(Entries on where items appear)
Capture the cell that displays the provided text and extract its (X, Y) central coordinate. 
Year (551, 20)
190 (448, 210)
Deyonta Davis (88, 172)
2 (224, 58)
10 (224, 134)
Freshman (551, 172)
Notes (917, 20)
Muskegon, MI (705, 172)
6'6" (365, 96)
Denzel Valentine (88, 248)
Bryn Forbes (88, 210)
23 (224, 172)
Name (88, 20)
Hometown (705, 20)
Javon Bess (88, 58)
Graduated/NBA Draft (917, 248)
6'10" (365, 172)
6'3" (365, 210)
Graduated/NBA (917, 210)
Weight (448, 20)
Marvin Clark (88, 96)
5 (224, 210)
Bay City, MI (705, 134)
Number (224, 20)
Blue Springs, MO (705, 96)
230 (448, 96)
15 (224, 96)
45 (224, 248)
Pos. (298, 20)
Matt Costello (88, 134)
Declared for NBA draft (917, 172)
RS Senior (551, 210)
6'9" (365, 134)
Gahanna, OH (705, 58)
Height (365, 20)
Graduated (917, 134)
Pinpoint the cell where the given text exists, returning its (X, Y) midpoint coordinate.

• _Exercise aim_
Recast every one of the items above as a Markdown table with two columns, Row and Item, numbering each row and leaving out any blank lines.

• _Task solution_
| Row | Item |
|---|---|
| 1 | Capture the cell that displays the provided text and extract its (X, Y) central coordinate.  |
| 2 | Year (551, 20) |
| 3 | 190 (448, 210) |
| 4 | Deyonta Davis (88, 172) |
| 5 | 2 (224, 58) |
| 6 | 10 (224, 134) |
| 7 | Freshman (551, 172) |
| 8 | Notes (917, 20) |
| 9 | Muskegon, MI (705, 172) |
| 10 | 6'6" (365, 96) |
| 11 | Denzel Valentine (88, 248) |
| 12 | Bryn Forbes (88, 210) |
| 13 | 23 (224, 172) |
| 14 | Name (88, 20) |
| 15 | Hometown (705, 20) |
| 16 | Javon Bess (88, 58) |
| 17 | Graduated/NBA Draft (917, 248) |
| 18 | 6'10" (365, 172) |
| 19 | 6'3" (365, 210) |
| 20 | Graduated/NBA (917, 210) |
| 21 | Weight (448, 20) |
| 22 | Marvin Clark (88, 96) |
| 23 | 5 (224, 210) |
| 24 | Bay City, MI (705, 134) |
| 25 | Number (224, 20) |
| 26 | Blue Springs, MO (705, 96) |
| 27 | 230 (448, 96) |
| 28 | 15 (224, 96) |
| 29 | 45 (224, 248) |
| 30 | Pos. (298, 20) |
| 31 | Matt Costello (88, 134) |
| 32 | Declared for NBA draft (917, 172) |
| 33 | RS Senior (551, 210) |
| 34 | 6'9" (365, 134) |
| 35 | Gahanna, OH (705, 58) |
| 36 | Height (365, 20) |
| 37 | Graduated (917, 134) |
| 38 | Pinpoint the cell where the given text exists, returning its (X, Y) midpoint coordinate. |